### Exercise details
From the entries below, copy word for word the lines from the one with "yellow semicircle: moved 26" up to and including the one with "gray triangle: moved 6 px right, 7 px up". Leave out the pictures.

[START Data for this exercise]

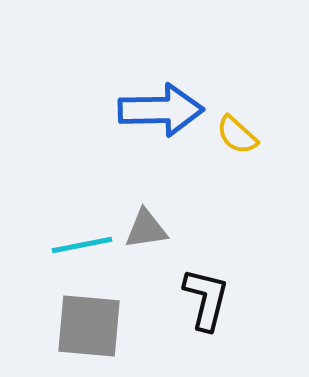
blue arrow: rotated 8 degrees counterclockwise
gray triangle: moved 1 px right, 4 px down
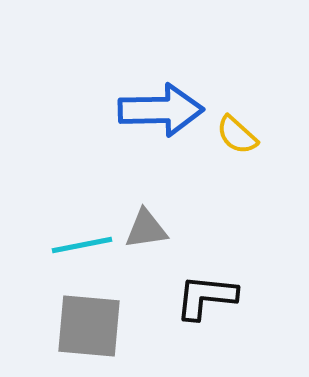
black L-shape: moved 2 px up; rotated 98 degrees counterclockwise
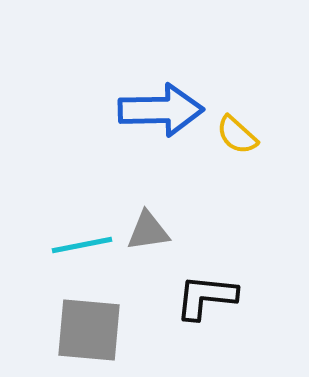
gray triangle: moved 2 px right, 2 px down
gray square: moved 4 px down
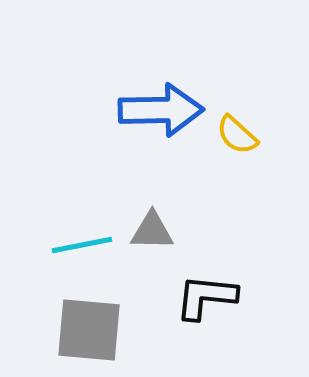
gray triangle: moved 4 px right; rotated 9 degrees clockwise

[END Data for this exercise]
[START Data for this exercise]

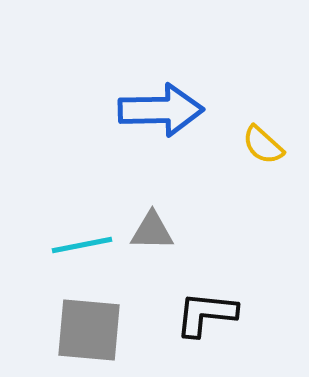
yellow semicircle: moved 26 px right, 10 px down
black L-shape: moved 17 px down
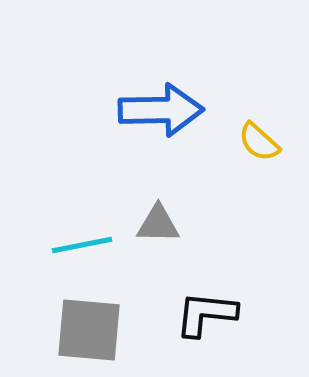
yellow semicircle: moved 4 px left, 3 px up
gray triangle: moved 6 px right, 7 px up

[END Data for this exercise]

### Response for this exercise
yellow semicircle: moved 26 px right, 10 px down
black L-shape: moved 17 px down
yellow semicircle: moved 4 px left, 3 px up
gray triangle: moved 6 px right, 7 px up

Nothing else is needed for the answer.